# PROBLEM REQUIREMENTS
Look through the entries that follow and count the lines with the word "none". The reply is that number alone.

Change detection outputs
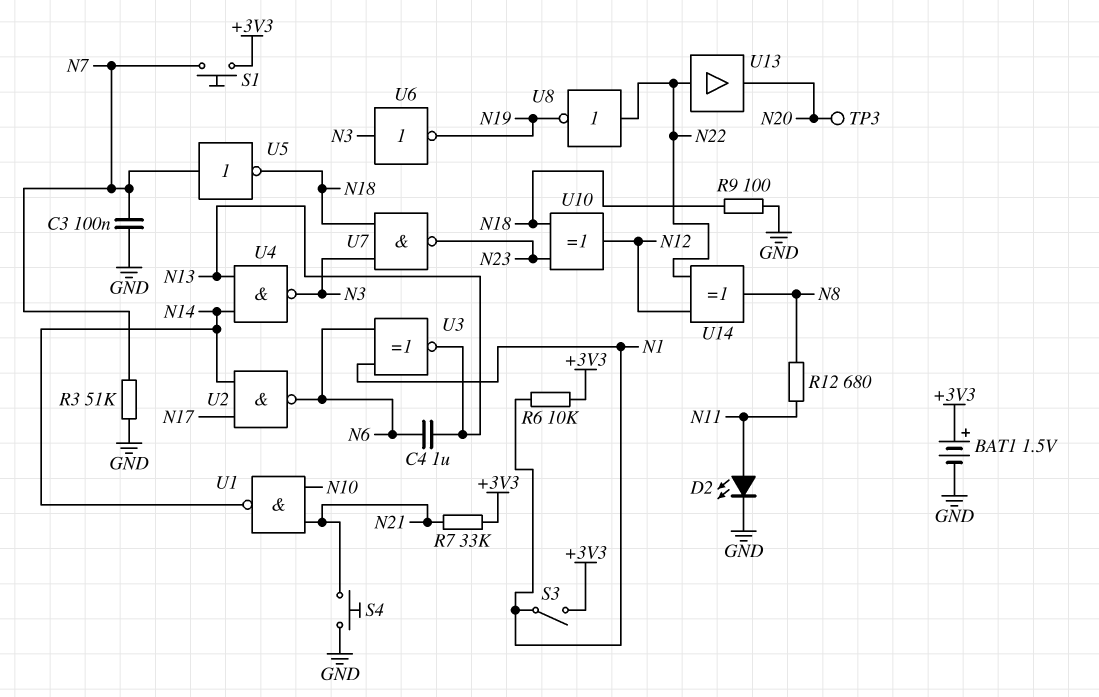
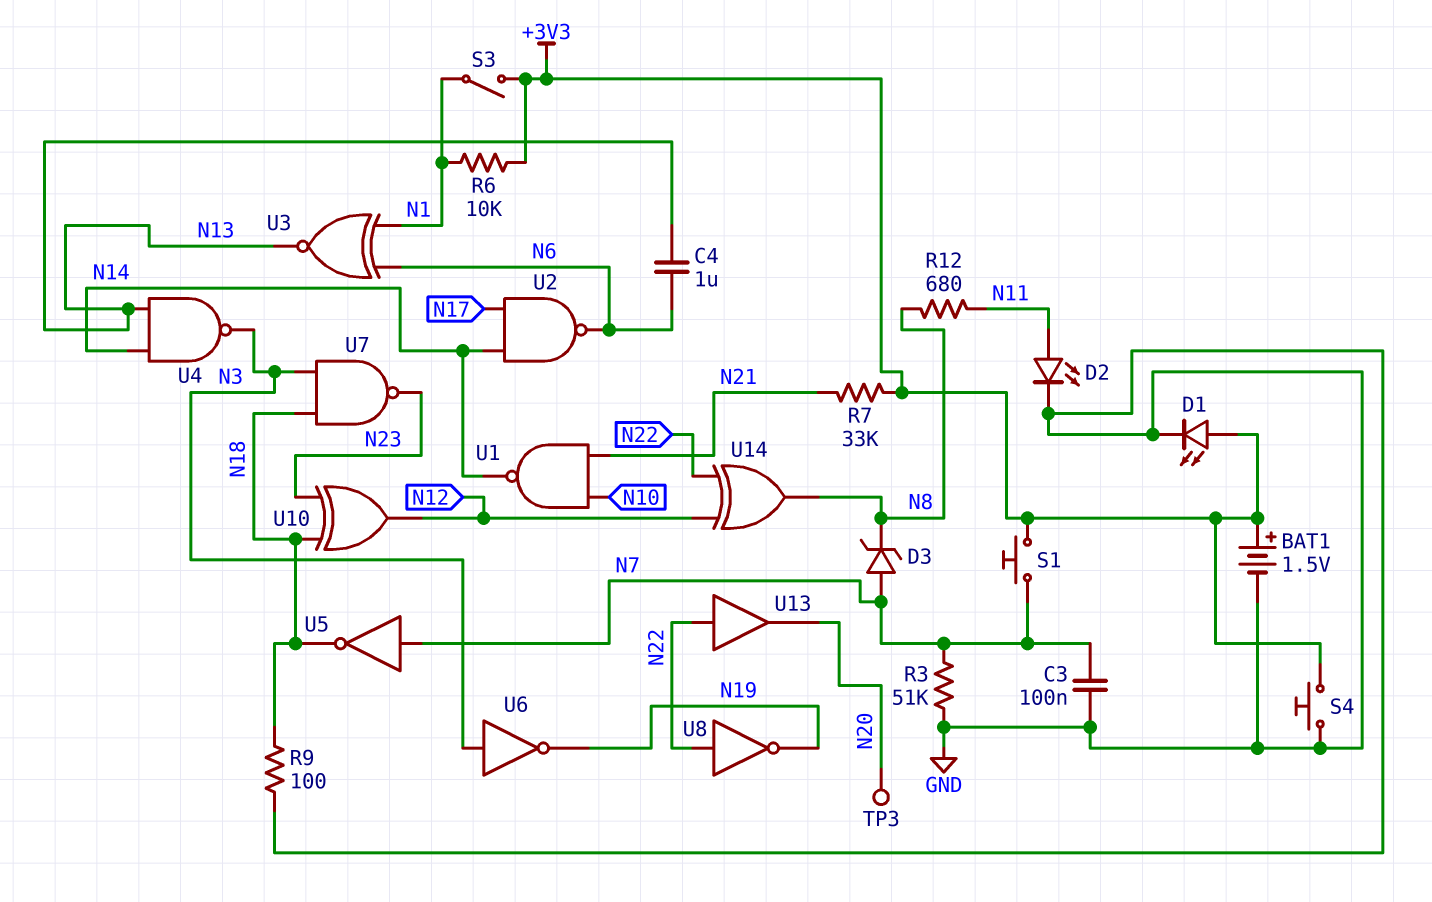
D1: none -> LED (A +3V3, K GND)
D3: none -> zener (A N7, K N8)
S4: button (GND, N21) -> button (+3V3, GND)

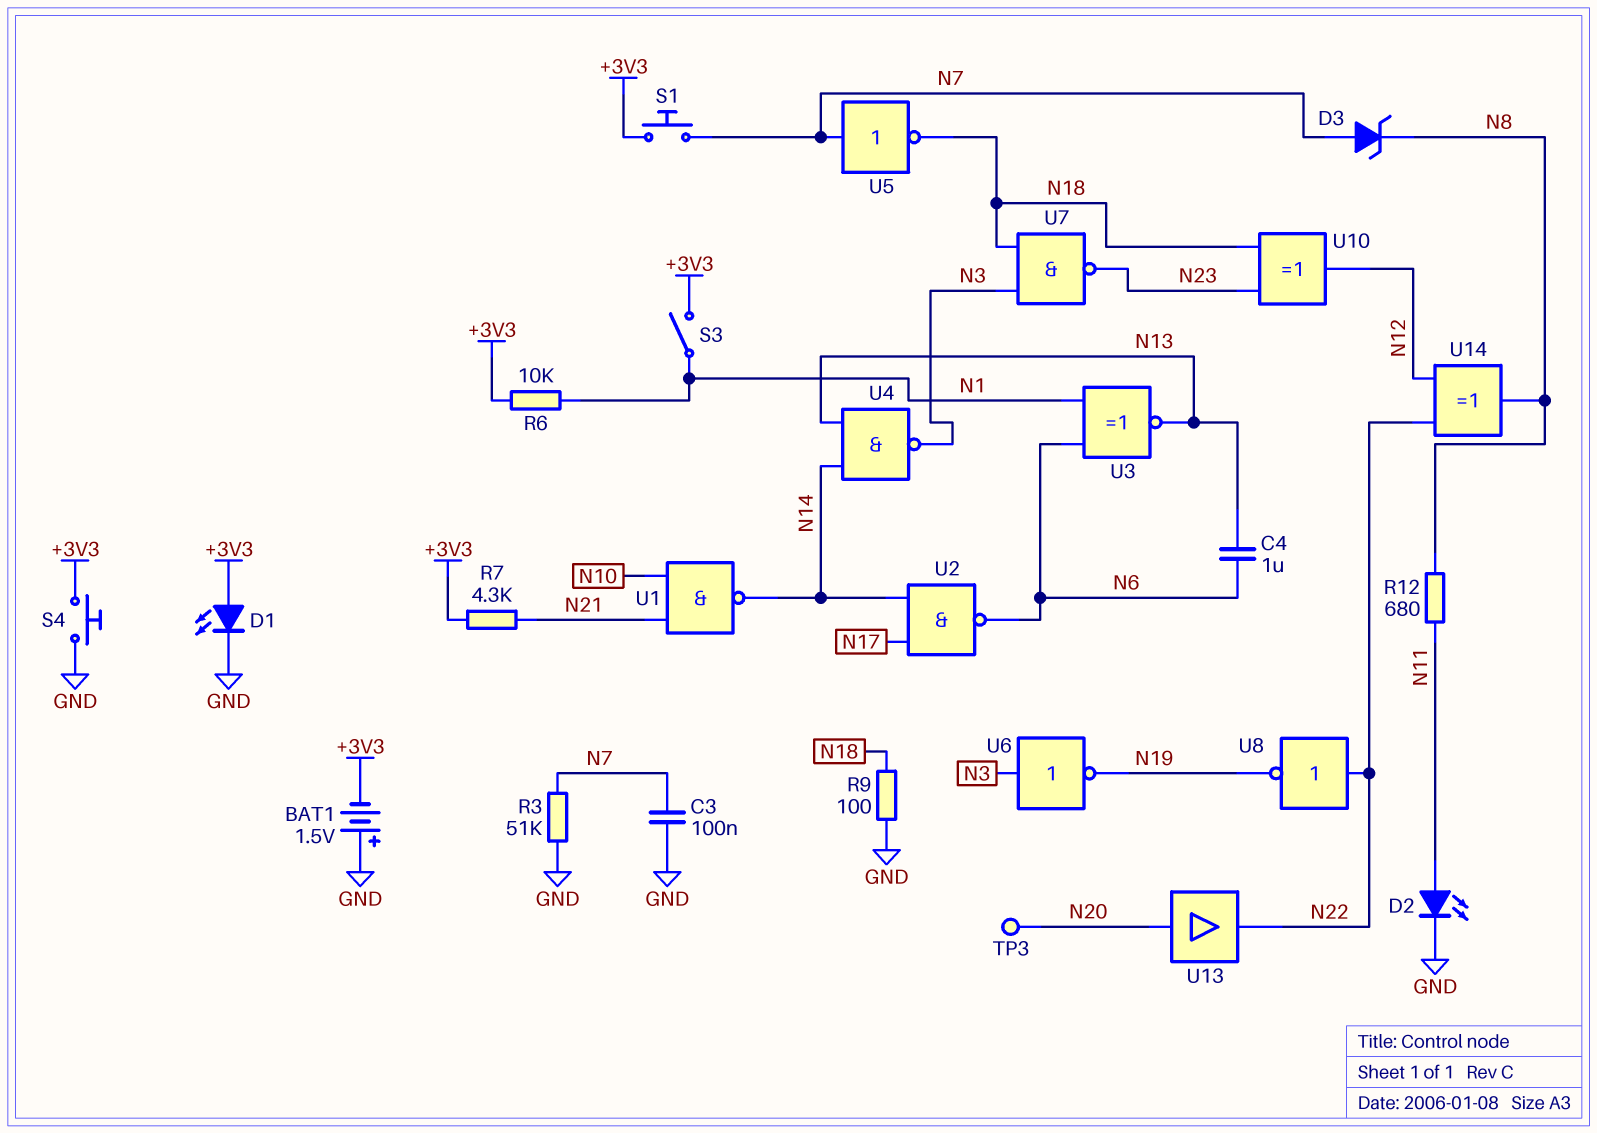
BAT1: 1.5V (plus +3V3, minus GND) -> 1.5V (plus GND, minus +3V3)
R7: 33k (+3V3, N21) -> 4.3k (+3V3, N21)
U13: buffer (in N22, out N20) -> buffer (in N20, out N22)

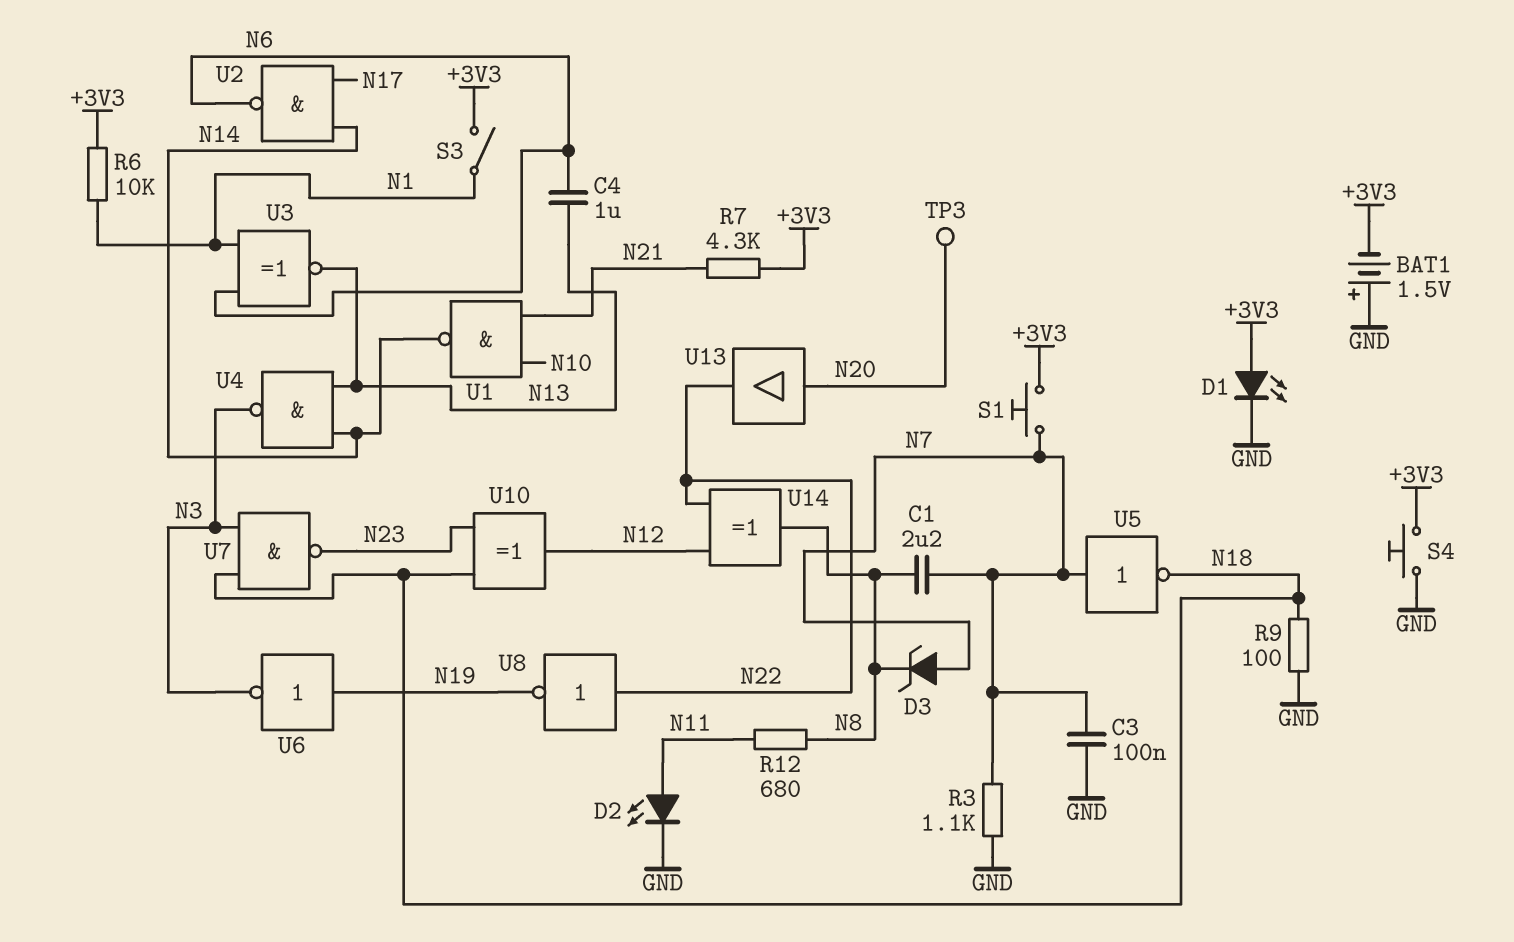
C1: none -> 2.2uF (N7, N8)
R3: 51k (GND, N7) -> 1.1k (GND, N7)
U6: NOT (in N3, out N19) -> NOT (in N19, out N3)

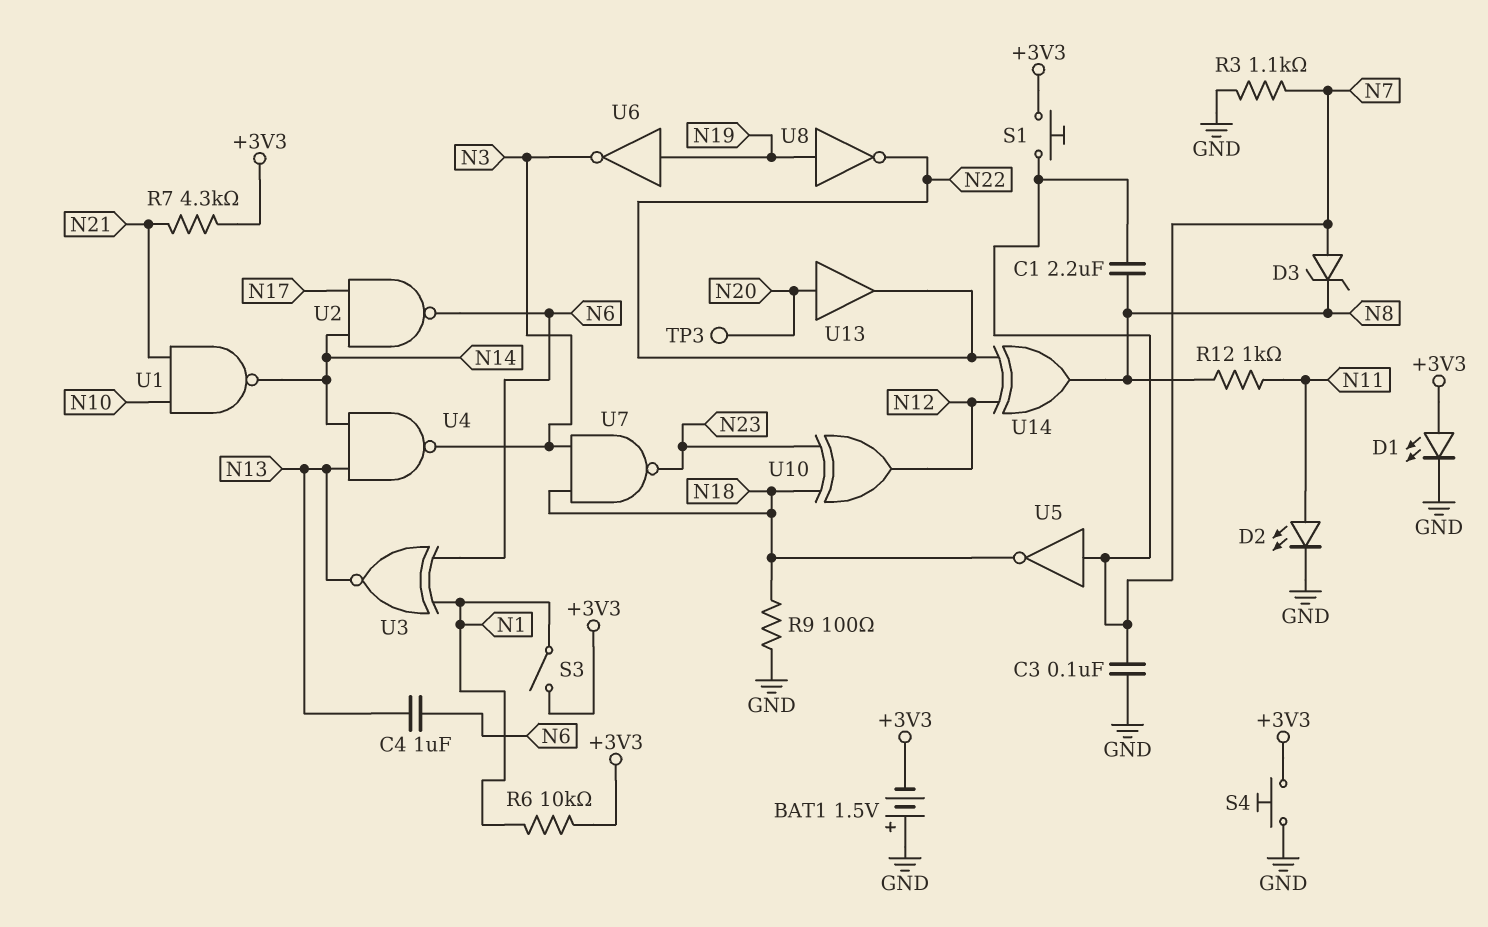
R12: 680 (N8, N11) -> 1k (N8, N11)
U8: NOT (in N22, out N19) -> NOT (in N19, out N22)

# WORKED SOLUTION
3